* [WORK TO COMPLETE]: Repeat precisely the span of lines below that opens with the line containing "(295, 79) = (471, 130): red" and closes with the line containing "(531, 209) = (316, 392): green", both included.

* [PROVIDED RECORDS]:
%%

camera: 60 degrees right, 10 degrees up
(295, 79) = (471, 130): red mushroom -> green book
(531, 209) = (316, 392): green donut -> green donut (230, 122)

%%
%%

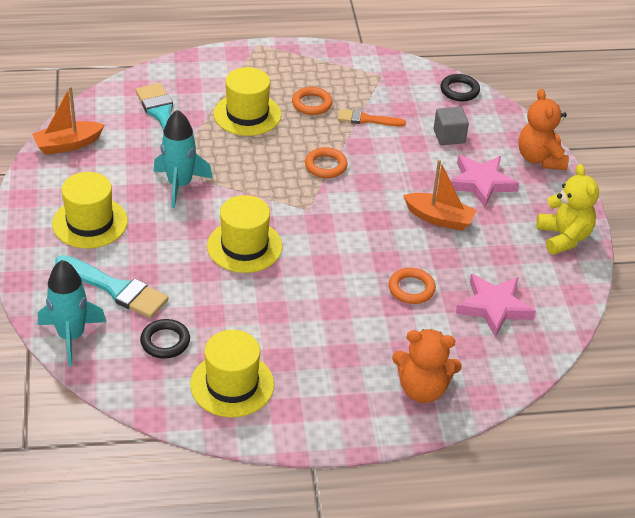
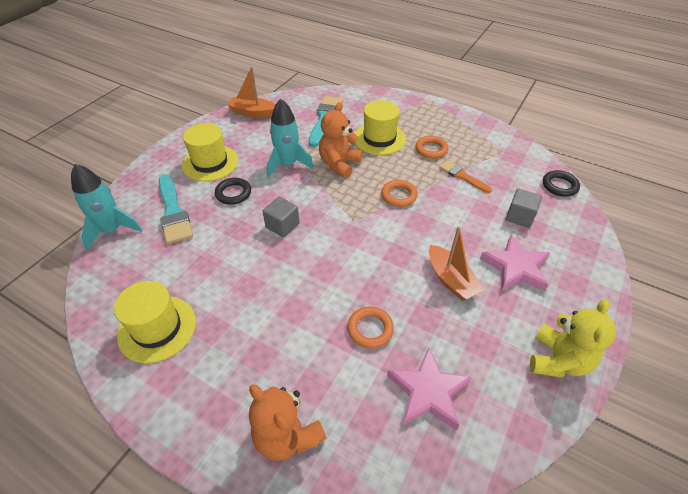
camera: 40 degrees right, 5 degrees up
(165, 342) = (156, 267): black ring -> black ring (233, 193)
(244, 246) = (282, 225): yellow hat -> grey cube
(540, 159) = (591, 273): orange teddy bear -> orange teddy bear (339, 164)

%%

* [ANSWER]:
(295, 79) = (471, 130): red mushroom -> green book
(531, 209) = (316, 392): green donut -> green donut (230, 122)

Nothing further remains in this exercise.